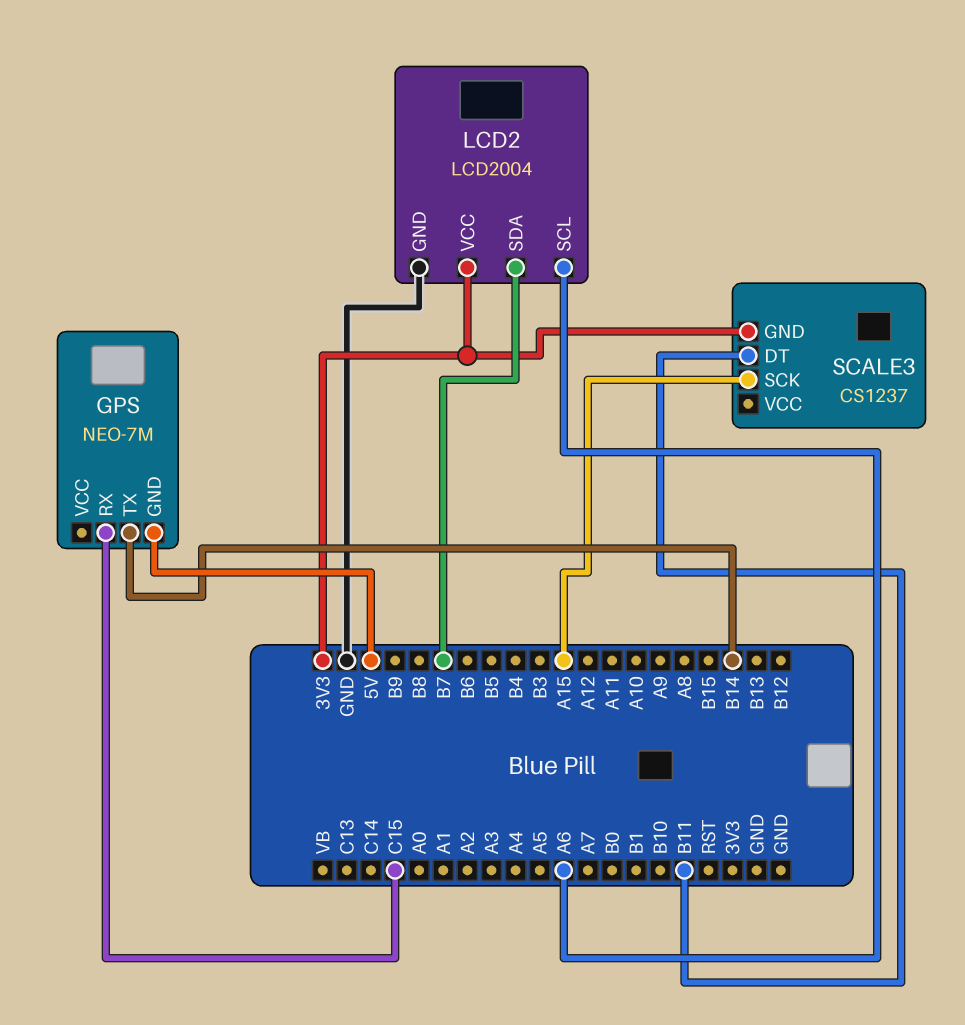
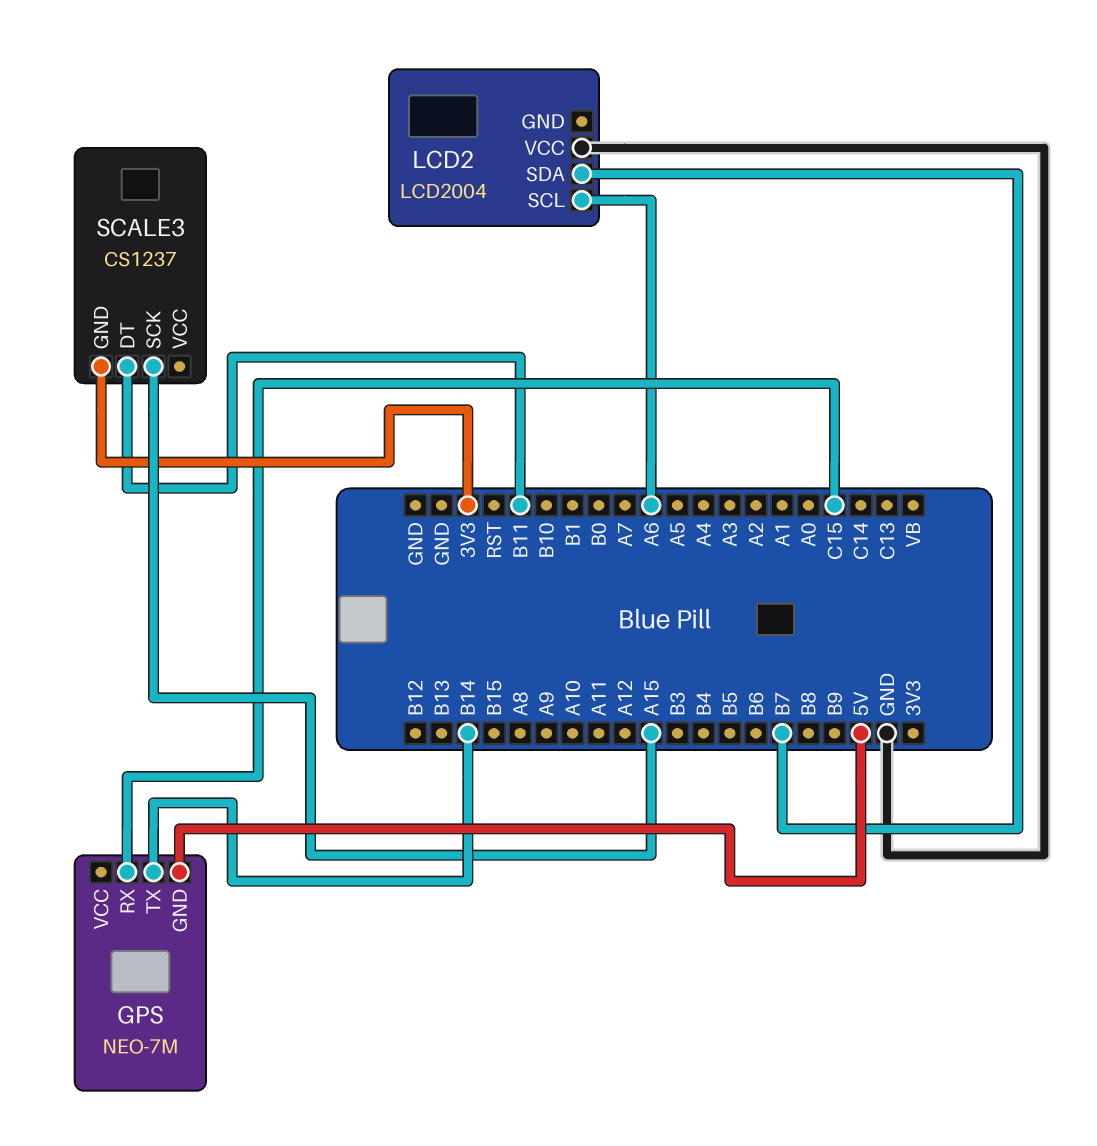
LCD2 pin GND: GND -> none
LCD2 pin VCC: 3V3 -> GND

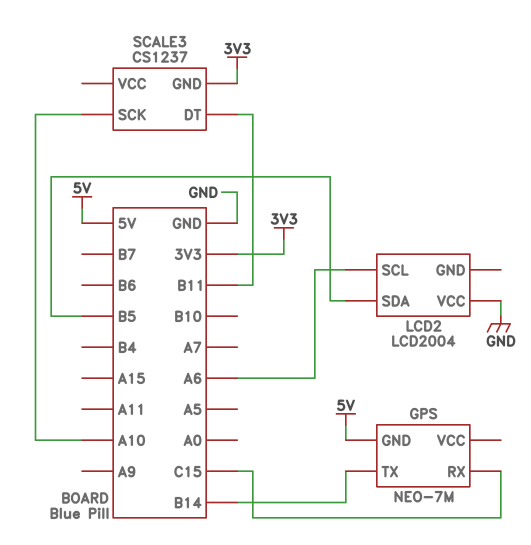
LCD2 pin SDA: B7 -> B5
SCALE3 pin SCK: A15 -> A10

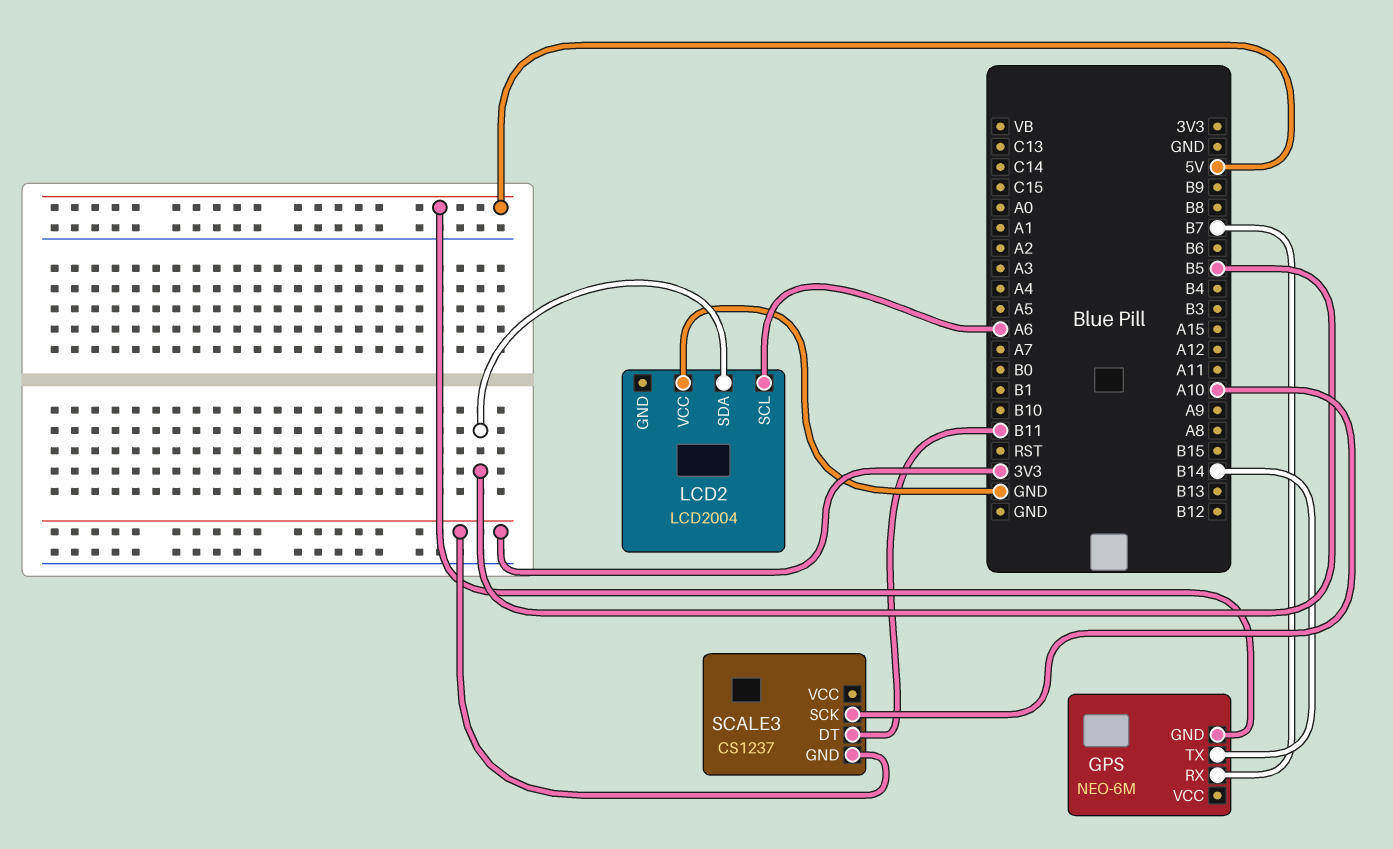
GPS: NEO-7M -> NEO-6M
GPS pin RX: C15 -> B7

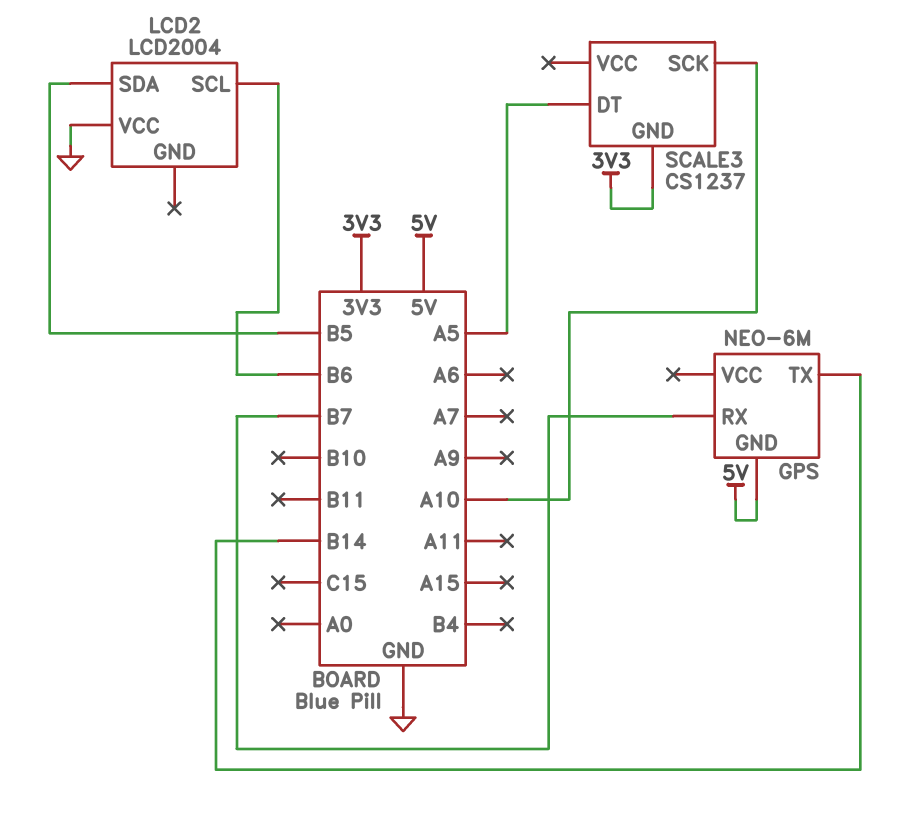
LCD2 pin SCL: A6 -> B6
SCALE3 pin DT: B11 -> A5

____________________

◆ **Task statement**:
Write out, word for word, the lines running from the one containing "SCALE3 pin SCK: A15 -> A10" to the end of the data above; the pictures are to be left out.

◆ **Problem solution**:
SCALE3 pin SCK: A15 -> A10

GPS: NEO-7M -> NEO-6M
GPS pin RX: C15 -> B7

LCD2 pin SCL: A6 -> B6
SCALE3 pin DT: B11 -> A5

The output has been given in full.